--- PROVIDED INFORMATION ---

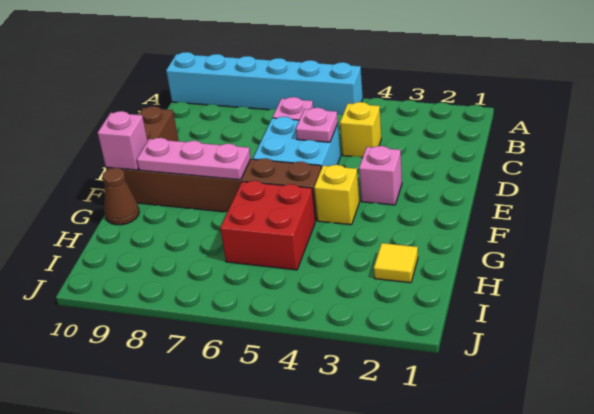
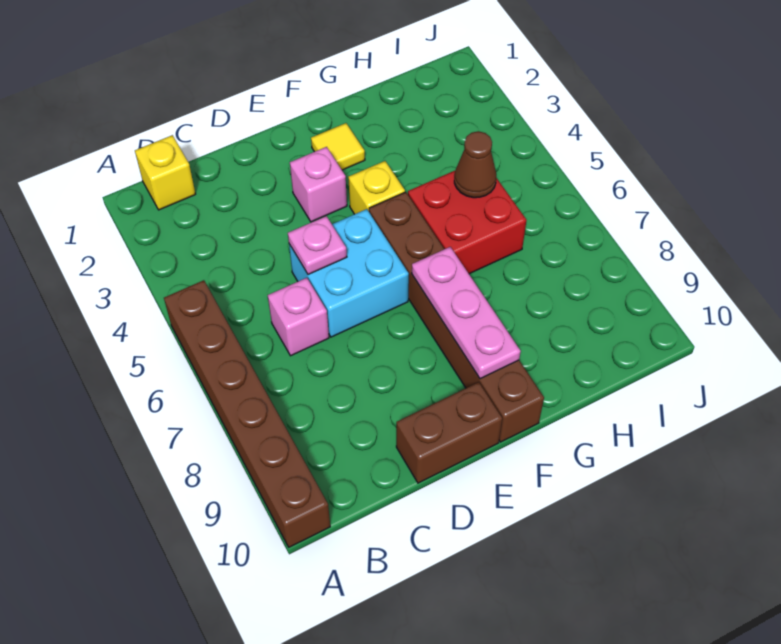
cyan brick A5:A10 level 1 -> brown brick A5:A10 level 1
yellow brick C4 level 1 -> yellow brick B1 level 1
pink brick F10 level 2 -> none
brown cone G10 level 1 -> brown cone H5 level 2
yellow tile H2 level 1 -> yellow tile F2 level 1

---

**EXERCISE OBJECTIVE**
Retype each entry precisely. Skip images entirely.

**REPLY TO THE TASK**
cyan brick A5:A10 level 1 -> brown brick A5:A10 level 1
yellow brick C4 level 1 -> yellow brick B1 level 1
pink brick F10 level 2 -> none
brown cone G10 level 1 -> brown cone H5 level 2
yellow tile H2 level 1 -> yellow tile F2 level 1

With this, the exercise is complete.